Work order: Only those lines in the data below from the line containing "V2: 9V (plus" through the line containing "U32: NAND (in", both included, should be restated word for word.

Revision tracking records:
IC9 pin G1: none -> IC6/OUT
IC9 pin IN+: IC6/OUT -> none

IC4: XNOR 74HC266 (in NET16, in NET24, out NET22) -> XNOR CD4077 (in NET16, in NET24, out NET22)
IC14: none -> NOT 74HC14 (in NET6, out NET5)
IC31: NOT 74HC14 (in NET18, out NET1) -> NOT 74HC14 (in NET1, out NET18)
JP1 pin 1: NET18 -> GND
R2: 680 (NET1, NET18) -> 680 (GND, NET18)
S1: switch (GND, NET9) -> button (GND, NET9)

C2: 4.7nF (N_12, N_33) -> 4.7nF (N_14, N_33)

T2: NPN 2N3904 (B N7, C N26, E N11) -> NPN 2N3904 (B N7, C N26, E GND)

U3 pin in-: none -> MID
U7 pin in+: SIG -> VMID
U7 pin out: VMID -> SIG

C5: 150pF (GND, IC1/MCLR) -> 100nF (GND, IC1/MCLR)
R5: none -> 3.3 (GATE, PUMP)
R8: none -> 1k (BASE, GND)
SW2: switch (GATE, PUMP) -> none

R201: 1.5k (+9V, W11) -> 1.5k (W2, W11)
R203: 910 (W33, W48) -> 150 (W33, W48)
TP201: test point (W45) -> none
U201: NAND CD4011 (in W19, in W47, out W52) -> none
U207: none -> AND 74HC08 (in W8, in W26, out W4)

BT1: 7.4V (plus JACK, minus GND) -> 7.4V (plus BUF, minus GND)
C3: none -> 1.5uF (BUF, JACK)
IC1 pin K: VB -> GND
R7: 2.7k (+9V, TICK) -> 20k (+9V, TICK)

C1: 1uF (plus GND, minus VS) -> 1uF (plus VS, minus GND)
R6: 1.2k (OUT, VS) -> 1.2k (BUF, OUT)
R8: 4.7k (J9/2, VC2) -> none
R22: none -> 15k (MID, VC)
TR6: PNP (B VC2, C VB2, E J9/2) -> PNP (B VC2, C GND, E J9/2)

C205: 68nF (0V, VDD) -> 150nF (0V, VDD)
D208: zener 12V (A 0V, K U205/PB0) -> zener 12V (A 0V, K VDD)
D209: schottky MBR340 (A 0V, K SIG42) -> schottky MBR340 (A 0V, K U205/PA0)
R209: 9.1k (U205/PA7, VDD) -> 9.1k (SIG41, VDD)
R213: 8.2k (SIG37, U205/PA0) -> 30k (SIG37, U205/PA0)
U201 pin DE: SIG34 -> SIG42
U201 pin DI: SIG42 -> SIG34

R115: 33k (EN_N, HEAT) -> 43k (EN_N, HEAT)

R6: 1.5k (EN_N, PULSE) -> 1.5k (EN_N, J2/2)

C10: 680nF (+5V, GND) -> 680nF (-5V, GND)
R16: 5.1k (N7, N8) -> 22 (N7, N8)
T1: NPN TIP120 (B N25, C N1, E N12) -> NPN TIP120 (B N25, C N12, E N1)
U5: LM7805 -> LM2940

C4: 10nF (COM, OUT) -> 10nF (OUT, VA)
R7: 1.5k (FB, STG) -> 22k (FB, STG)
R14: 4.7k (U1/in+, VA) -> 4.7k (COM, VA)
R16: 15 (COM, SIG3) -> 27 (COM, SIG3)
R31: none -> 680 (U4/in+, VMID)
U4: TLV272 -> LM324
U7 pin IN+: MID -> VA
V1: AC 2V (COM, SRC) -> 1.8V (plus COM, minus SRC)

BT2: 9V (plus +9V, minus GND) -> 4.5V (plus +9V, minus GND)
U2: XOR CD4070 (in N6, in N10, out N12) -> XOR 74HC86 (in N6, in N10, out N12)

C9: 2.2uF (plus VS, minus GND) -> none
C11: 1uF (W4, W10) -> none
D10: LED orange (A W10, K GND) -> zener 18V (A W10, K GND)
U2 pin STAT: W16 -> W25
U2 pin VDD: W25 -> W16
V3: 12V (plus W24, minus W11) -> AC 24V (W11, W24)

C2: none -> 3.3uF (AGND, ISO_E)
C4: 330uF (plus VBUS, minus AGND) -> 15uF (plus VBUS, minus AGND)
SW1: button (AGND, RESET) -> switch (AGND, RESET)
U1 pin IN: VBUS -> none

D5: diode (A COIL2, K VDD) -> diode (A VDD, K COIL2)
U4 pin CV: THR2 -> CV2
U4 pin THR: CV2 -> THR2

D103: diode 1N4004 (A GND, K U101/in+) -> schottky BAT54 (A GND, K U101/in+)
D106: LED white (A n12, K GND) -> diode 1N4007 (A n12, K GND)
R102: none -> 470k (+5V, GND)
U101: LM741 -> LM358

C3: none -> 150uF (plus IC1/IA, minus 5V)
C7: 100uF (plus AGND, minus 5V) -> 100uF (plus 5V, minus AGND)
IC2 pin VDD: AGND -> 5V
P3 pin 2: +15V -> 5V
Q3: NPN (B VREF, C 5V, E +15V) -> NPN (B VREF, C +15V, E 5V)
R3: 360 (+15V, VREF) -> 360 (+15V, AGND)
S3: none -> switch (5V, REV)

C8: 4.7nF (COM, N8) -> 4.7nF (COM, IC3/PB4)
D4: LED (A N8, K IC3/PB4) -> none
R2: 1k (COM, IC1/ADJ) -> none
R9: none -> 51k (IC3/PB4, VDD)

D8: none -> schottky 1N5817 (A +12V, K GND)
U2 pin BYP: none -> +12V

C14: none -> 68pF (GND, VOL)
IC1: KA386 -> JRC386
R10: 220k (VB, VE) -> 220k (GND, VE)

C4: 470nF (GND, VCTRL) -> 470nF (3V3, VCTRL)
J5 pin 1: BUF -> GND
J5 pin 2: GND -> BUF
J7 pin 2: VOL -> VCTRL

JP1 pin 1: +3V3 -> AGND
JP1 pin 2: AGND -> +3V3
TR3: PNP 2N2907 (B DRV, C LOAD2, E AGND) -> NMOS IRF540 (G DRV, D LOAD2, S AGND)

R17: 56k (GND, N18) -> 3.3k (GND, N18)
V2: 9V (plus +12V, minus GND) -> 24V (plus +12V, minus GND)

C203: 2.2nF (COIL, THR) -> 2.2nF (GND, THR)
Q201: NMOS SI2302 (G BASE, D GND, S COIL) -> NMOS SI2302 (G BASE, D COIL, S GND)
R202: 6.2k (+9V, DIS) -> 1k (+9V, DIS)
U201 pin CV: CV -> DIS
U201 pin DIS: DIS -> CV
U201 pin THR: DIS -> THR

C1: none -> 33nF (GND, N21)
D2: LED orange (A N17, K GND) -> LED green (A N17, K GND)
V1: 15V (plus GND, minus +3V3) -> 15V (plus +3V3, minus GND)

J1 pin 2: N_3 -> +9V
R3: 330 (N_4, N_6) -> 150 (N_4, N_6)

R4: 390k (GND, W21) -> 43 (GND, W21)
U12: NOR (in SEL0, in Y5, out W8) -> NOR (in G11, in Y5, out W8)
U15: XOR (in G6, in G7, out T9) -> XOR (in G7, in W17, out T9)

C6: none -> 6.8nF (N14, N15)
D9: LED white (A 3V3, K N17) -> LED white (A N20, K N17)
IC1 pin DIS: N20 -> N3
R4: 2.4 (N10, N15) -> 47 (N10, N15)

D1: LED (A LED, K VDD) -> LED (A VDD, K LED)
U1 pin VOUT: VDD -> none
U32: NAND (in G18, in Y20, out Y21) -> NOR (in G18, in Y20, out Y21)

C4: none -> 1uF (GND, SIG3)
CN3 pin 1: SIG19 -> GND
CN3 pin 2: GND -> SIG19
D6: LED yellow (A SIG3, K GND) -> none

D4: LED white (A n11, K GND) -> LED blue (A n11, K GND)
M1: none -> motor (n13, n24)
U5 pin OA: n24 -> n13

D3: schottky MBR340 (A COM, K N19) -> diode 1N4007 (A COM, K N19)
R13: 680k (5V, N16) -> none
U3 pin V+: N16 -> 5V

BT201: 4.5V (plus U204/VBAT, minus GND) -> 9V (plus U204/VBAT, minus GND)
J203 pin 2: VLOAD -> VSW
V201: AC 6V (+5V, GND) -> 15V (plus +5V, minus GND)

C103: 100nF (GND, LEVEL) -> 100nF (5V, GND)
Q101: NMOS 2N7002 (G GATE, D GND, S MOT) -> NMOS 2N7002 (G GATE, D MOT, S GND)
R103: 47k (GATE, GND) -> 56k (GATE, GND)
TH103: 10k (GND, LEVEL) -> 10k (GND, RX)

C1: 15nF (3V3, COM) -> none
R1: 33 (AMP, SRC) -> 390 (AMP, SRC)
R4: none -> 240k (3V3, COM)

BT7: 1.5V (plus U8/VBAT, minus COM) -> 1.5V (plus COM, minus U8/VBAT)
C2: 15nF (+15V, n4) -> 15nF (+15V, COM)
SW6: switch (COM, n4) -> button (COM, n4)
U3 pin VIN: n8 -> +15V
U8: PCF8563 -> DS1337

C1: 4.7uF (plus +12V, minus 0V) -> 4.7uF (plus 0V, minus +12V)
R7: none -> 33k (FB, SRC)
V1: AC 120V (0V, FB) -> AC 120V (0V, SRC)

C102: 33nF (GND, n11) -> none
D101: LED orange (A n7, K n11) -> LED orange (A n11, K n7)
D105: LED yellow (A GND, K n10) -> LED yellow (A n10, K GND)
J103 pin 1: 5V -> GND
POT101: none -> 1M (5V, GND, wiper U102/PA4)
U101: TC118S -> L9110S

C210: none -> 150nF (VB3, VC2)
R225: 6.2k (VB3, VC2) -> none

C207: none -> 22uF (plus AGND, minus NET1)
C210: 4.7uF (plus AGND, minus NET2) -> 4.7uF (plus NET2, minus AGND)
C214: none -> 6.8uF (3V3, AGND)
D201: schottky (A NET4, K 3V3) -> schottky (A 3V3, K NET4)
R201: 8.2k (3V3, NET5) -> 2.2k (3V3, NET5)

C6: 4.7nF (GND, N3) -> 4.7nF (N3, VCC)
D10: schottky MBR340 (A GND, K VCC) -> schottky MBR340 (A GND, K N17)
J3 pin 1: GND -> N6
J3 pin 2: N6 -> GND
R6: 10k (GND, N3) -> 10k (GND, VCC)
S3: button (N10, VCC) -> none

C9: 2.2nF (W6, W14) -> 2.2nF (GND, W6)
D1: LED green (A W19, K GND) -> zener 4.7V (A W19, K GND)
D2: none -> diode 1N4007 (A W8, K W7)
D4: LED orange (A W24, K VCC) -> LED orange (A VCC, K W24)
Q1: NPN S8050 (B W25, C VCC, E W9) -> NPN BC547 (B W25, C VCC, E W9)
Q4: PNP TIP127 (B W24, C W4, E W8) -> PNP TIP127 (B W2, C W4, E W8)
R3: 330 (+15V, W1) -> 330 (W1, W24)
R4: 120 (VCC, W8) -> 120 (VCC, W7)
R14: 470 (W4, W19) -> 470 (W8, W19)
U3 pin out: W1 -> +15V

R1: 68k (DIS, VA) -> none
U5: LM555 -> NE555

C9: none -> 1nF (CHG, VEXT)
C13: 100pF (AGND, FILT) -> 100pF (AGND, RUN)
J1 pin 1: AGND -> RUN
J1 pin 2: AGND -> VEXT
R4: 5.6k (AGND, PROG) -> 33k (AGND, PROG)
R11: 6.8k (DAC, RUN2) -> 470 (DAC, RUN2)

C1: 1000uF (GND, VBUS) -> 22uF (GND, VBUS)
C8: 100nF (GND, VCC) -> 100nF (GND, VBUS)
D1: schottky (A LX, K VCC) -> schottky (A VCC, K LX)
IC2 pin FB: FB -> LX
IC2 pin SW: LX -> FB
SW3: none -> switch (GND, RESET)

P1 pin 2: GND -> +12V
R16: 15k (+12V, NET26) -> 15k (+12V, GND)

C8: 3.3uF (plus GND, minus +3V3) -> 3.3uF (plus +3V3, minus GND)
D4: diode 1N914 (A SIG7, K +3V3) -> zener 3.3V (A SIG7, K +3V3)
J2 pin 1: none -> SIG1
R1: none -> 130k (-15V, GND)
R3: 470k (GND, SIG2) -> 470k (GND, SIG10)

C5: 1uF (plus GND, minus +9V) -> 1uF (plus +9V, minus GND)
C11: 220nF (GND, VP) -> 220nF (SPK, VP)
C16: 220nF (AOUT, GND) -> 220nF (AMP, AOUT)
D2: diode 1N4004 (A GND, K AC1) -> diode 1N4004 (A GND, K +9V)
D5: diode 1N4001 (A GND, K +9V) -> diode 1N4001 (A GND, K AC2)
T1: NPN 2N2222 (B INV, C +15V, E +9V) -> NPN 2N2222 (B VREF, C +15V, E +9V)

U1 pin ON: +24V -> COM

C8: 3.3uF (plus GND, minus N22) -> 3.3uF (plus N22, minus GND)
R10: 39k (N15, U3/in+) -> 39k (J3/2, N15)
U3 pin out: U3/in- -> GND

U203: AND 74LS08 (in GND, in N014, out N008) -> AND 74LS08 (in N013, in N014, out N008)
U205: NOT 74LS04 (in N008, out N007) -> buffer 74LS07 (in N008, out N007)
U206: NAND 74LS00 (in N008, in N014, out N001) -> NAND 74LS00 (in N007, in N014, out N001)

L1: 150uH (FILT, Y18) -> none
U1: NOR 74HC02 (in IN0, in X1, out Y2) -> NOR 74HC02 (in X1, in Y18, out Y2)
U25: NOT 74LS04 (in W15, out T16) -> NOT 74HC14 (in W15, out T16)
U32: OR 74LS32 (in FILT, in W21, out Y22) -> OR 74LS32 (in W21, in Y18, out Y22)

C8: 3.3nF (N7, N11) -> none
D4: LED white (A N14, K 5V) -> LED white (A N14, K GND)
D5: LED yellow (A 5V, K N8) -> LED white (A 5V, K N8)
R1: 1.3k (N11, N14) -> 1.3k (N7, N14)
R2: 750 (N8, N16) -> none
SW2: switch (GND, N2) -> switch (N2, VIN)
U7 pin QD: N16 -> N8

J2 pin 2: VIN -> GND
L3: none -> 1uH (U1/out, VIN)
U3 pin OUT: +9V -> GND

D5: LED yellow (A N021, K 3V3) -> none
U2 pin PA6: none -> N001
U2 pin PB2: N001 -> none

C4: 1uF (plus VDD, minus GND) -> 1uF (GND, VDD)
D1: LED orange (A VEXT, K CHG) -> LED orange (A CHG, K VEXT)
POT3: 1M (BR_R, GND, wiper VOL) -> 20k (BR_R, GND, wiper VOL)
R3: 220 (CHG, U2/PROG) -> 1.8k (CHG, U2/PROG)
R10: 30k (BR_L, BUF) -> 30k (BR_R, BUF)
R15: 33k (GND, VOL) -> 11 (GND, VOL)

Finished task:
V2: 9V (plus +12V, minus GND) -> 24V (plus +12V, minus GND)

C203: 2.2nF (COIL, THR) -> 2.2nF (GND, THR)
Q201: NMOS SI2302 (G BASE, D GND, S COIL) -> NMOS SI2302 (G BASE, D COIL, S GND)
R202: 6.2k (+9V, DIS) -> 1k (+9V, DIS)
U201 pin CV: CV -> DIS
U201 pin DIS: DIS -> CV
U201 pin THR: DIS -> THR

C1: none -> 33nF (GND, N21)
D2: LED orange (A N17, K GND) -> LED green (A N17, K GND)
V1: 15V (plus GND, minus +3V3) -> 15V (plus +3V3, minus GND)

J1 pin 2: N_3 -> +9V
R3: 330 (N_4, N_6) -> 150 (N_4, N_6)

R4: 390k (GND, W21) -> 43 (GND, W21)
U12: NOR (in SEL0, in Y5, out W8) -> NOR (in G11, in Y5, out W8)
U15: XOR (in G6, in G7, out T9) -> XOR (in G7, in W17, out T9)

C6: none -> 6.8nF (N14, N15)
D9: LED white (A 3V3, K N17) -> LED white (A N20, K N17)
IC1 pin DIS: N20 -> N3
R4: 2.4 (N10, N15) -> 47 (N10, N15)

D1: LED (A LED, K VDD) -> LED (A VDD, K LED)
U1 pin VOUT: VDD -> none
U32: NAND (in G18, in Y20, out Y21) -> NOR (in G18, in Y20, out Y21)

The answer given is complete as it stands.